Dataset content:
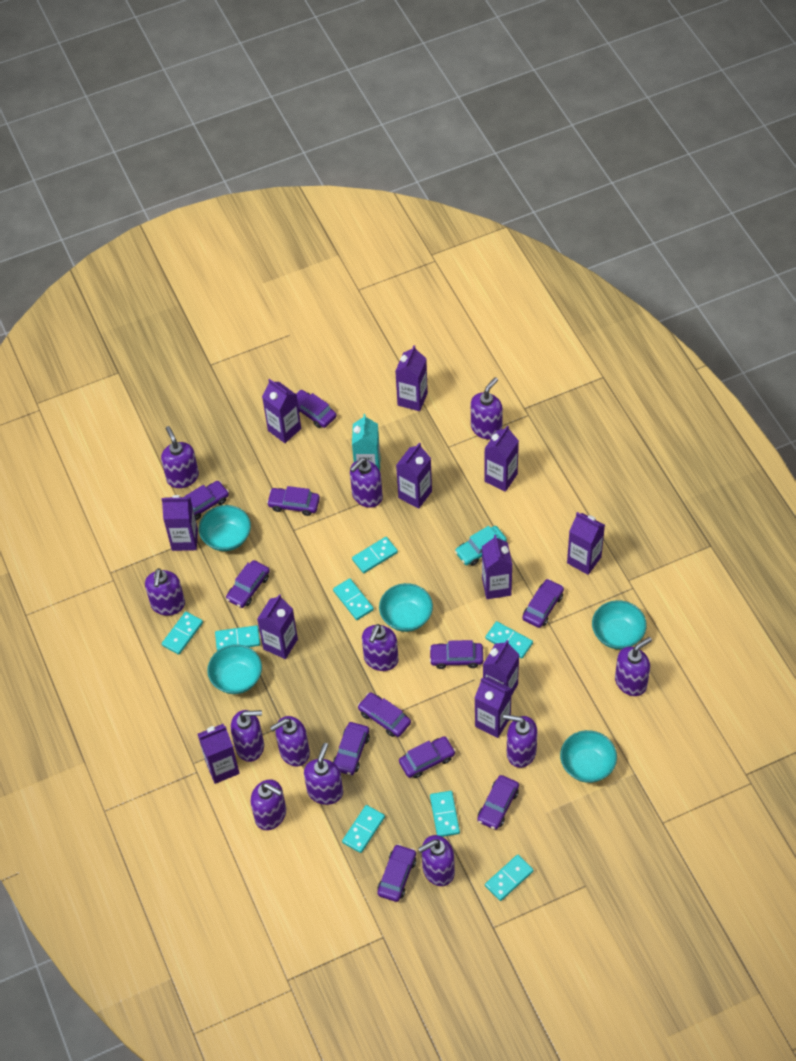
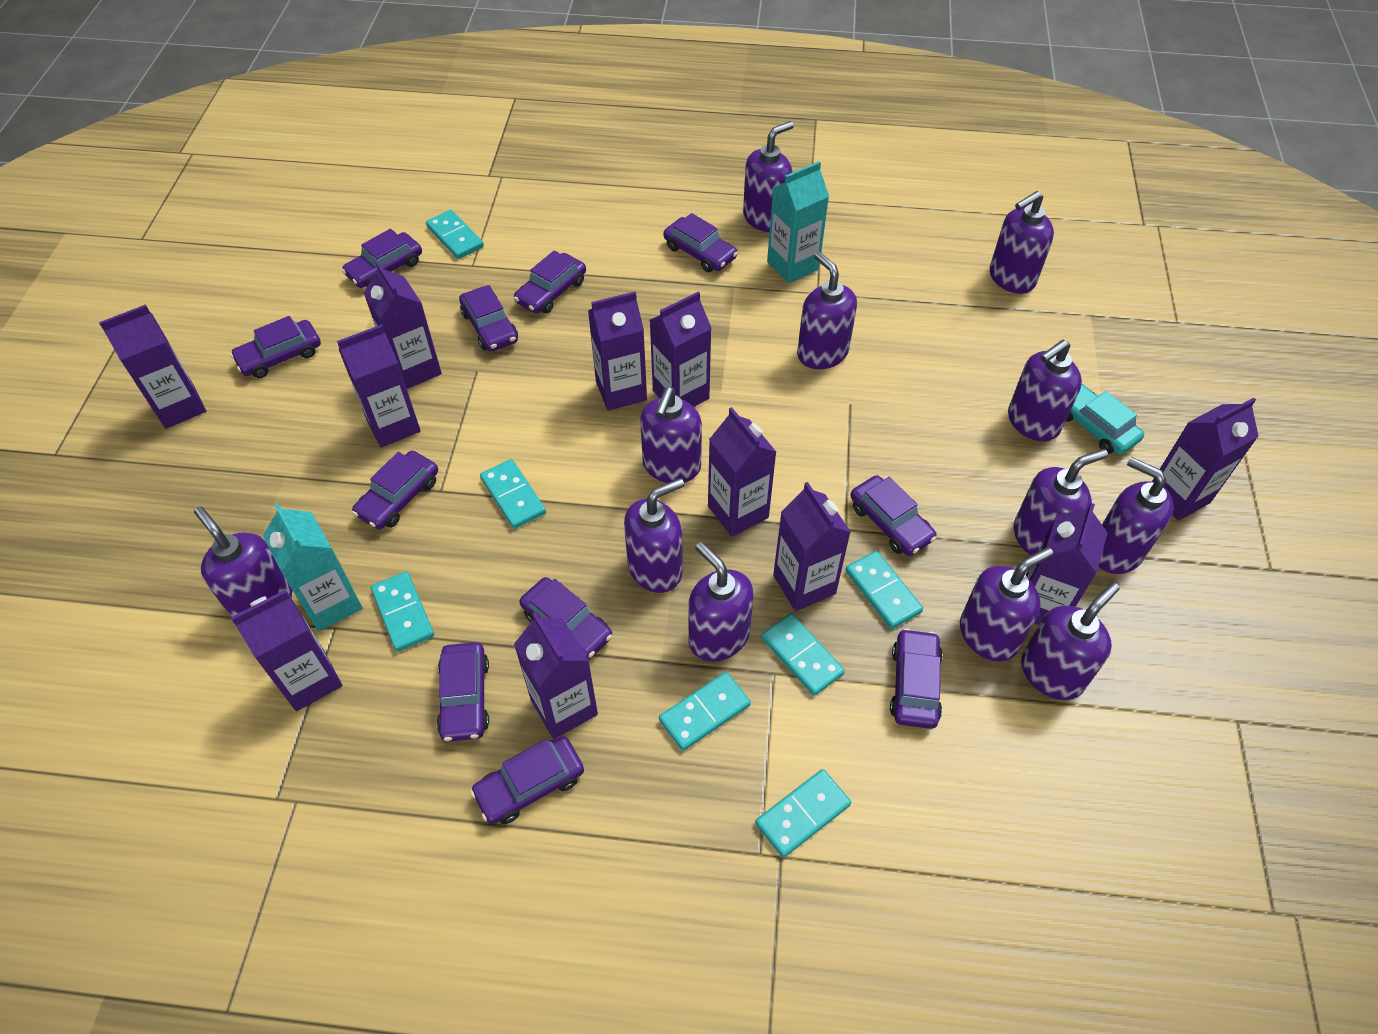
turquoise bowl: 5 -> 0
turquoise carton: 1 -> 2
turquoise domino: 8 -> 7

What the task requires:
Set down the data above word for word, leaving every picture out.

Worked solution:
turquoise bowl: 5 -> 0
turquoise carton: 1 -> 2
turquoise domino: 8 -> 7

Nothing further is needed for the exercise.